<<<<
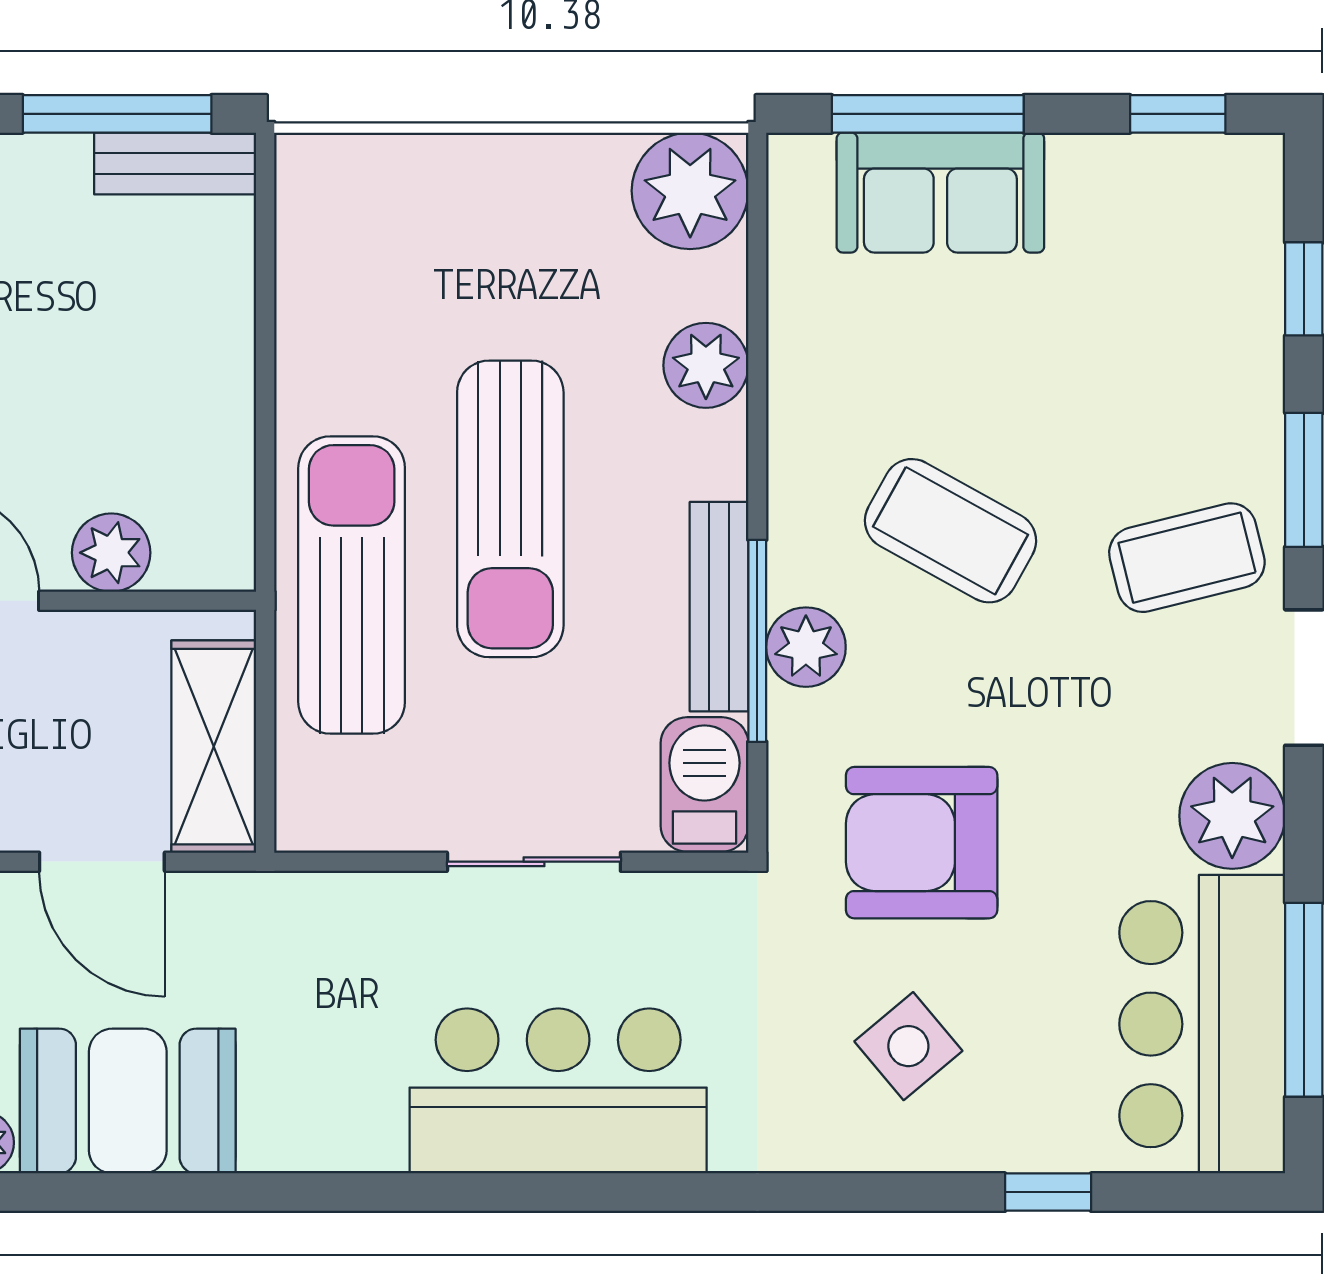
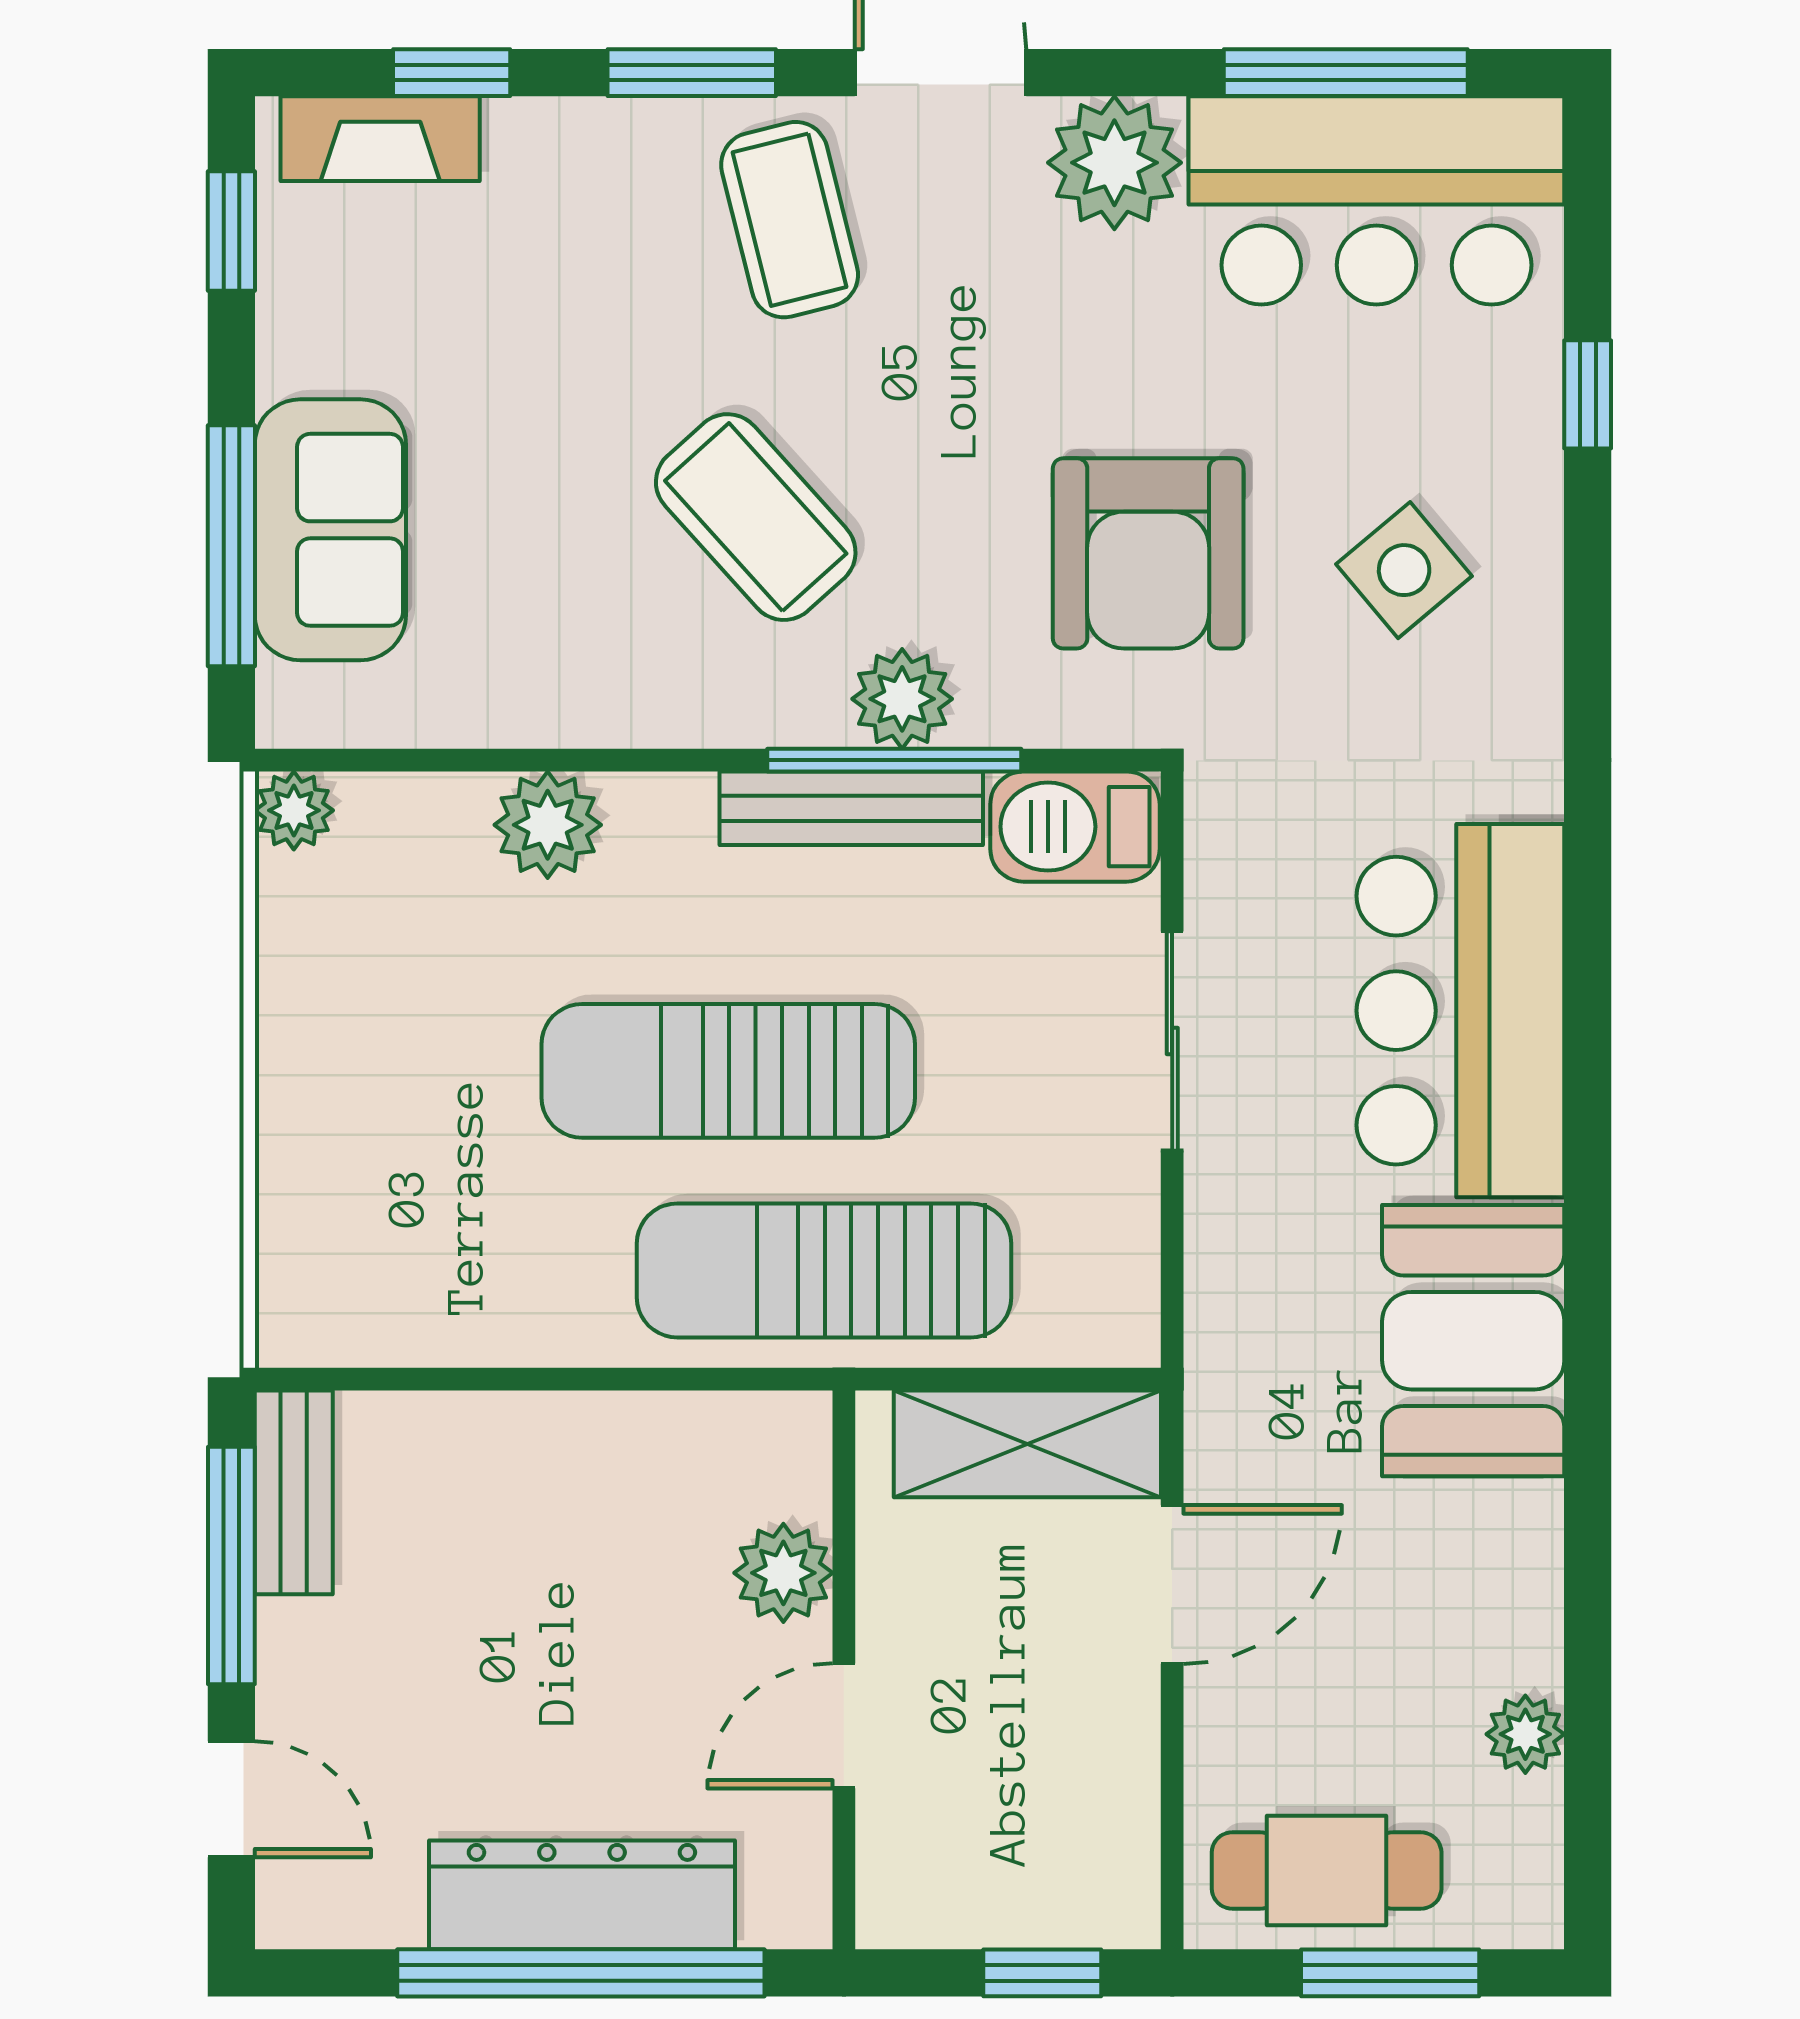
plant: (690, 191) -> (294, 810), width x0.53, depth x0.53
fireplace: (1251, 232) -> (380, 139), added
sun lounger: (510, 509) -> (728, 1071), turned 180
coffee table: (950, 531) -> (756, 517), turned -71
booth: (128, 1101) -> (1473, 1341), moved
>>>>
• _What needs to be done_: Filtering the entries above by the word "turned", copy each line that matches.

• _Result for this exercise_:
sun lounger: (510, 509) -> (728, 1071), turned 180
coffee table: (950, 531) -> (756, 517), turned -71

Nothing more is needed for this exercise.